<<<<

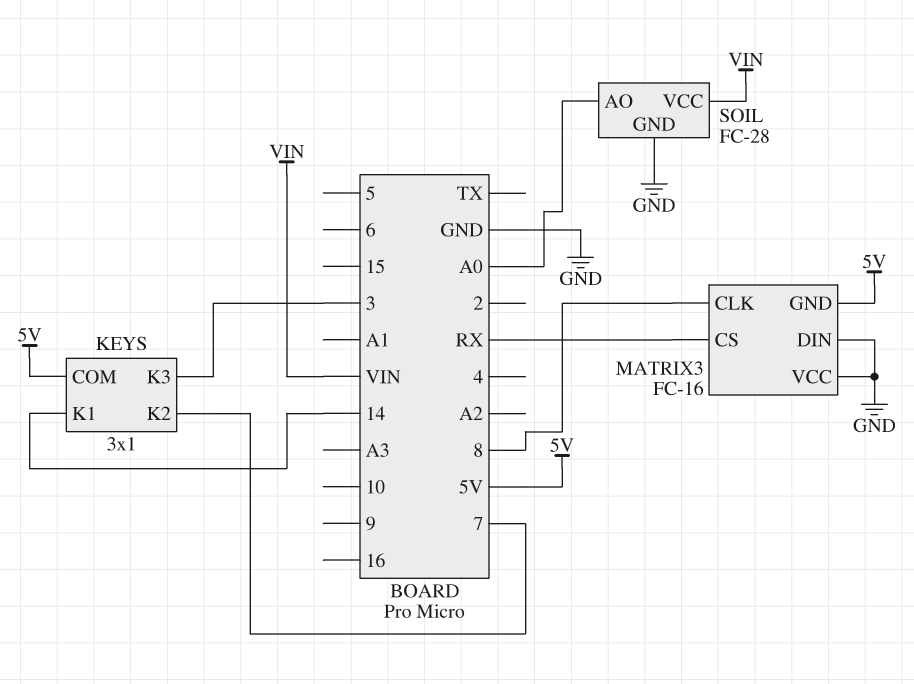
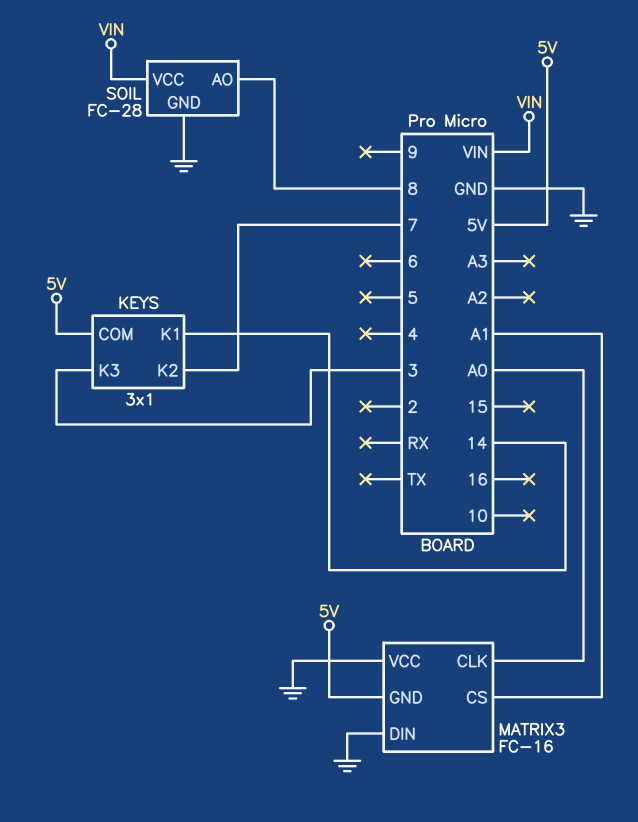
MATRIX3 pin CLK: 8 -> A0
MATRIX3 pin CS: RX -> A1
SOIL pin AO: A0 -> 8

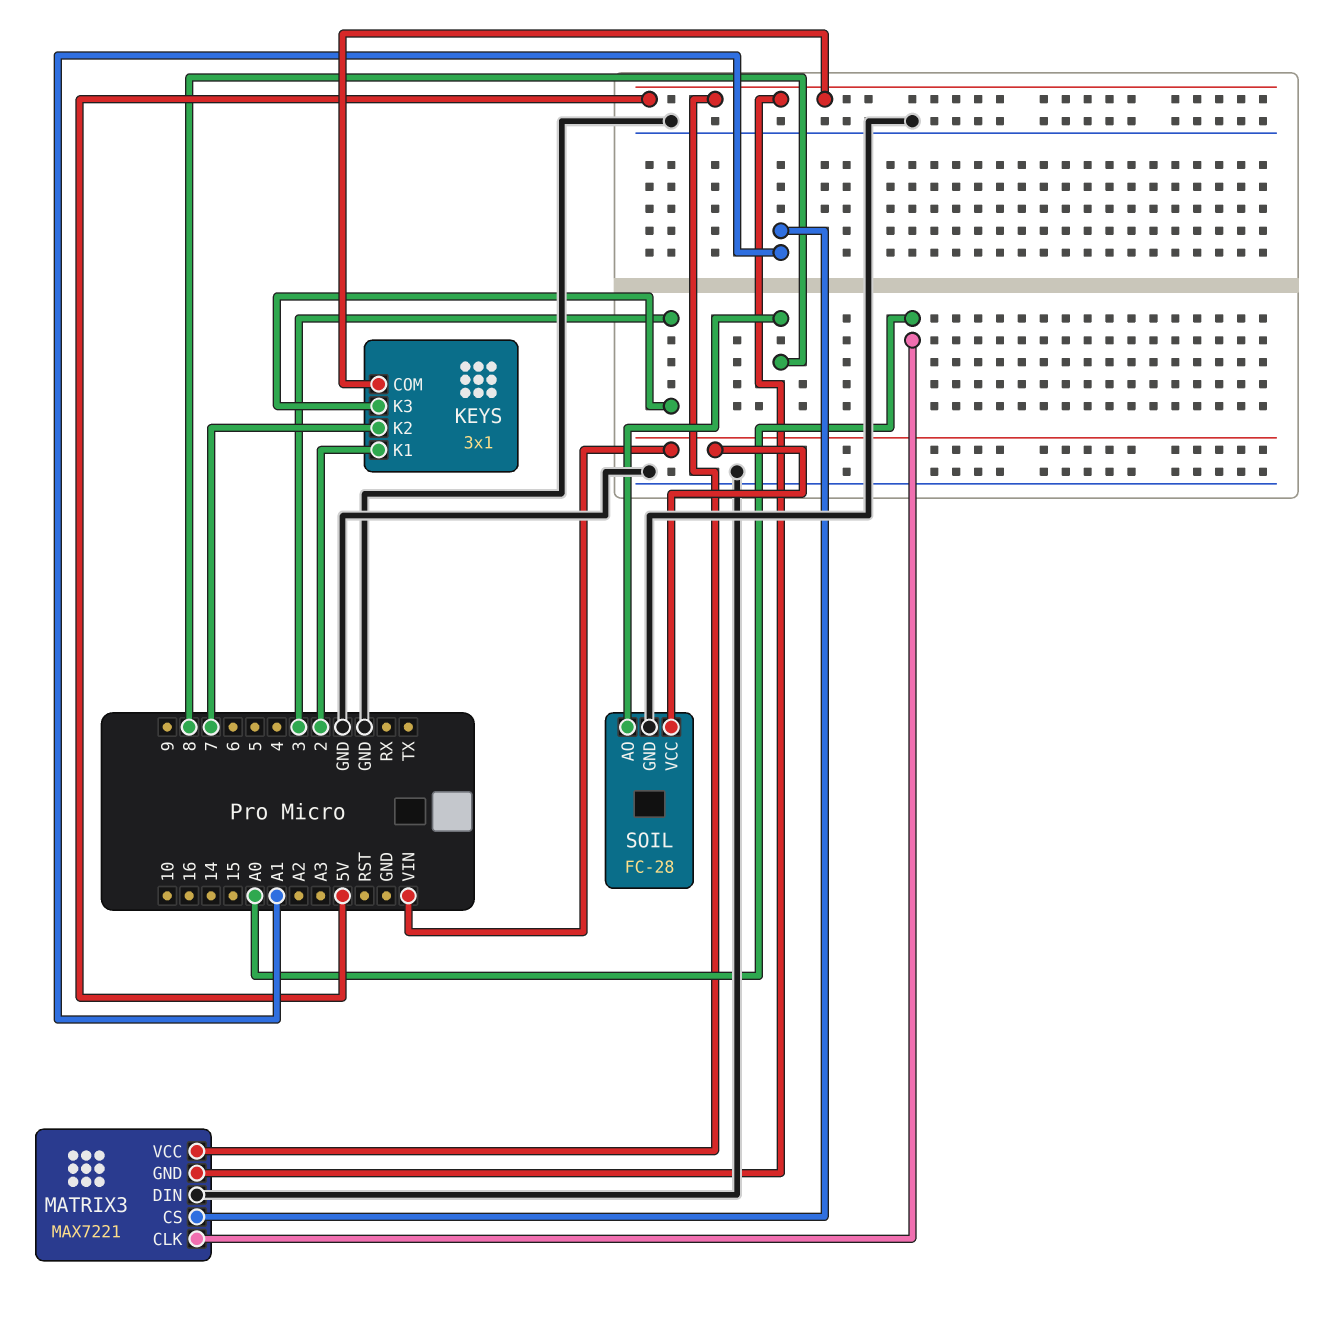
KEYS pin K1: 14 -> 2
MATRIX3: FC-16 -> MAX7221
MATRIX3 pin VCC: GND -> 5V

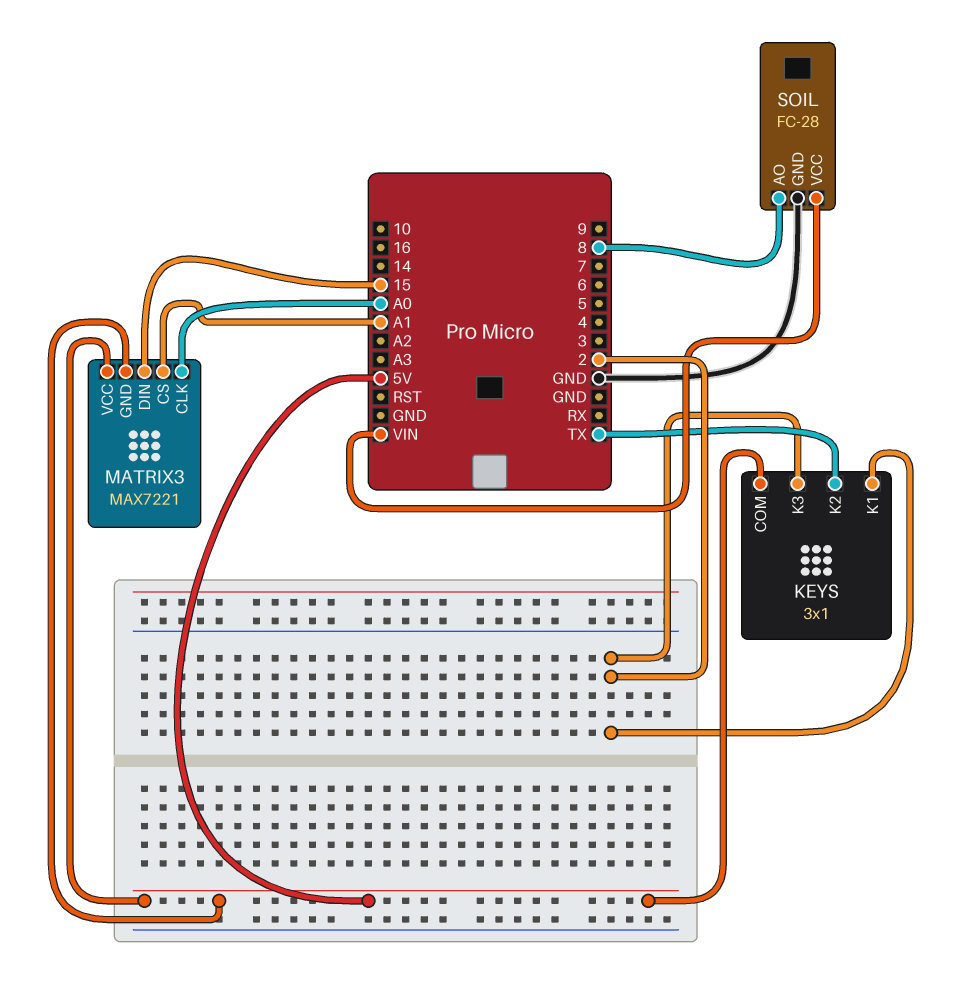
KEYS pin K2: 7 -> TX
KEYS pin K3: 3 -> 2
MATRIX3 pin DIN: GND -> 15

>>>>

Problem details: Pictures stay out of the copy. Reproduce exactly the lines from the one containing "KEYS pin K1: 14 -> 2" through the last line of the records above, both included.

Output of the exercise:
KEYS pin K1: 14 -> 2
MATRIX3: FC-16 -> MAX7221
MATRIX3 pin VCC: GND -> 5V

KEYS pin K2: 7 -> TX
KEYS pin K3: 3 -> 2
MATRIX3 pin DIN: GND -> 15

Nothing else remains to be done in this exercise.